## Exercise goal
From the first line to the last, retype the records exactly without their images.

## Data shown
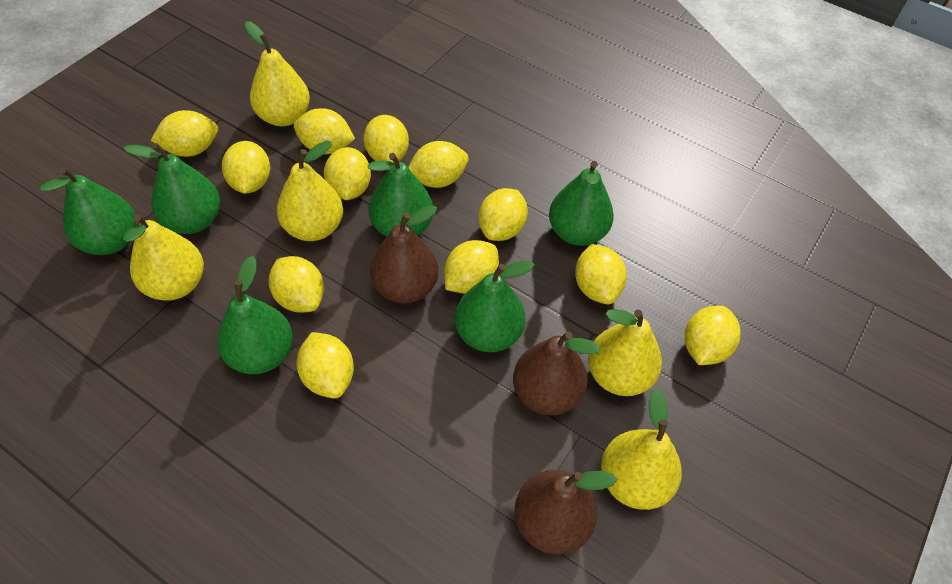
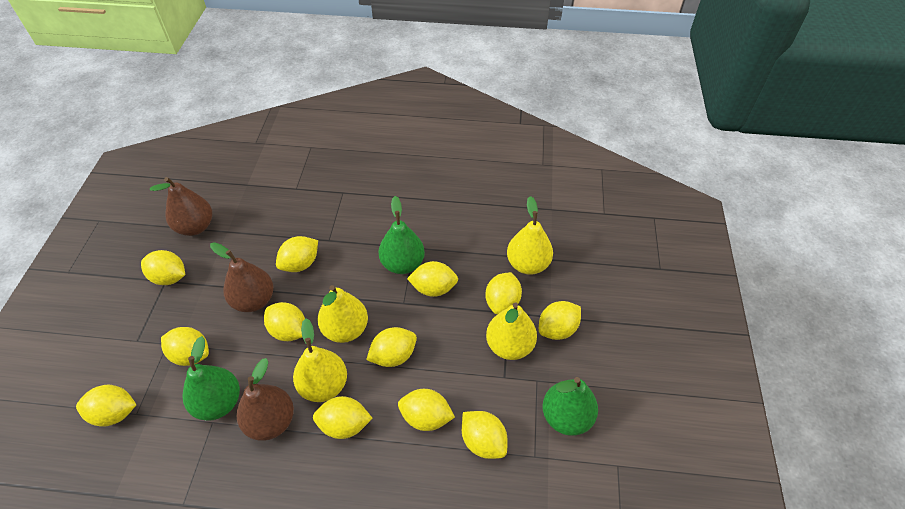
green pear: 6 -> 3
yellow pear: 5 -> 4

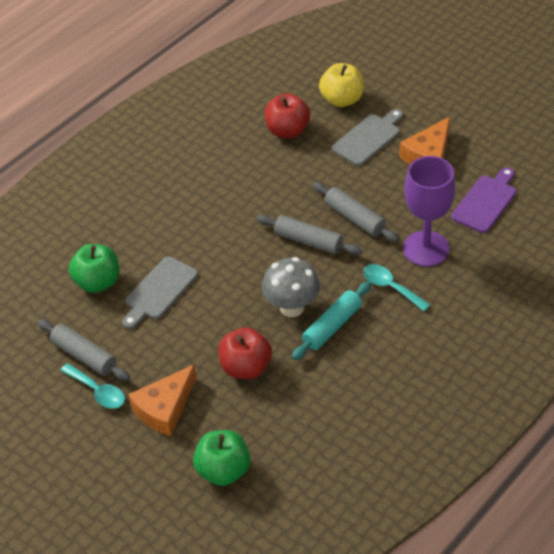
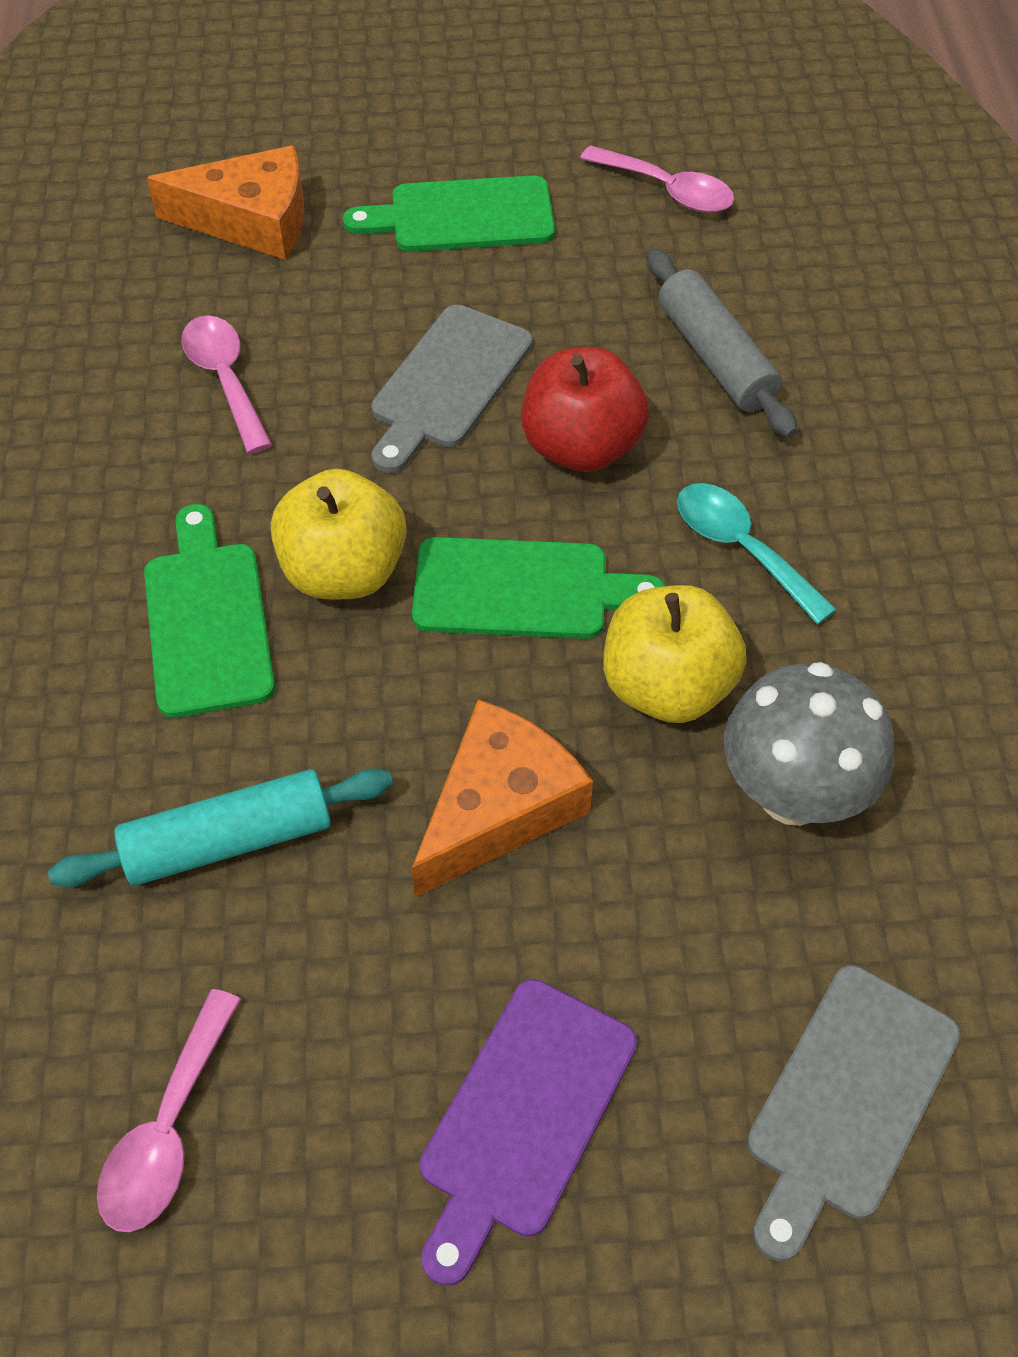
green apple: 2 -> 0
green cutting board: 0 -> 3
grey rolling pin: 3 -> 1
pink spoon: 0 -> 3
purple goblet: 1 -> 0
red apple: 2 -> 1
turquoise spoon: 2 -> 1
yellow apple: 1 -> 2

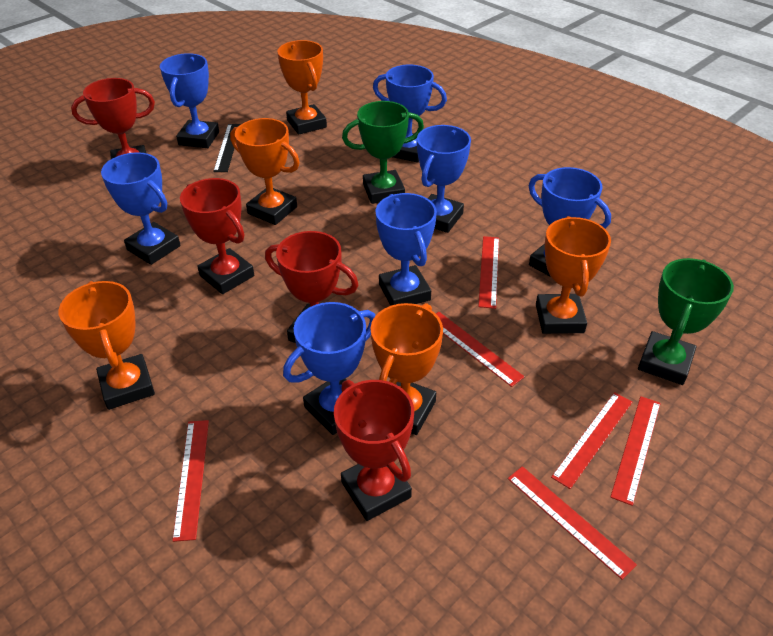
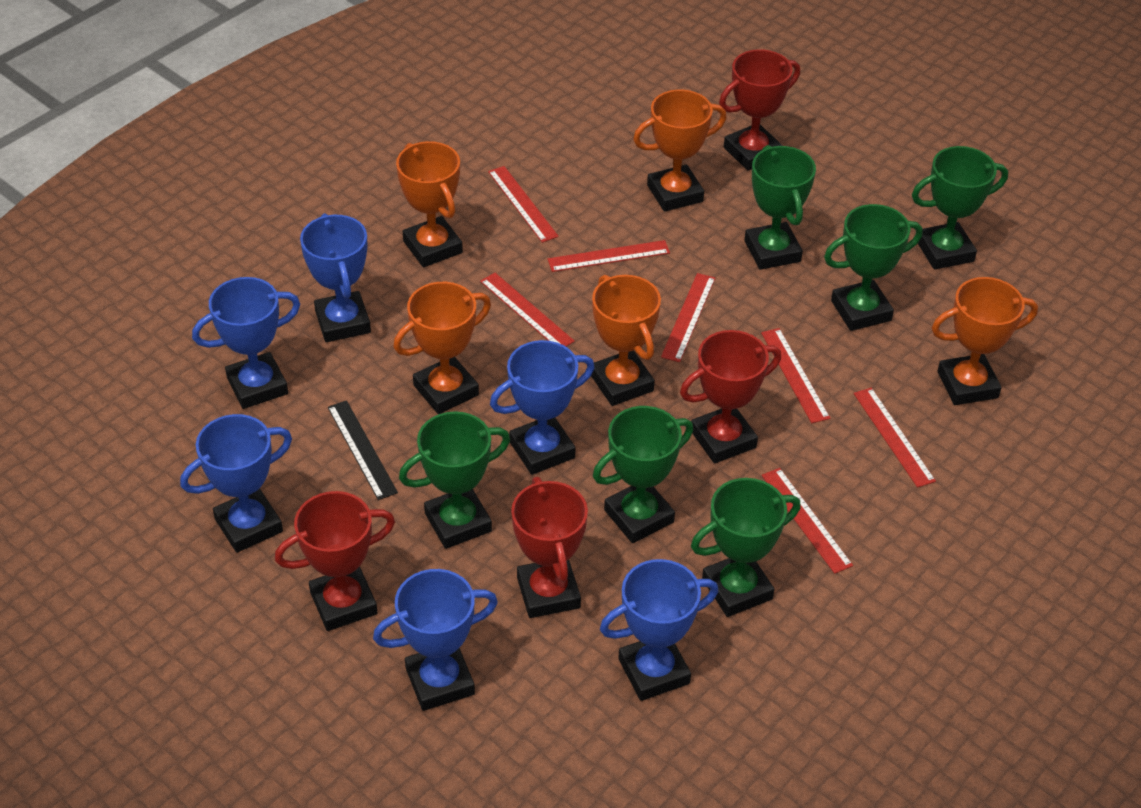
blue trophy: 7 -> 6
green trophy: 2 -> 6
red ruler: 6 -> 7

## Output
green pear: 6 -> 3
yellow pear: 5 -> 4

green apple: 2 -> 0
green cutting board: 0 -> 3
grey rolling pin: 3 -> 1
pink spoon: 0 -> 3
purple goblet: 1 -> 0
red apple: 2 -> 1
turquoise spoon: 2 -> 1
yellow apple: 1 -> 2

blue trophy: 7 -> 6
green trophy: 2 -> 6
red ruler: 6 -> 7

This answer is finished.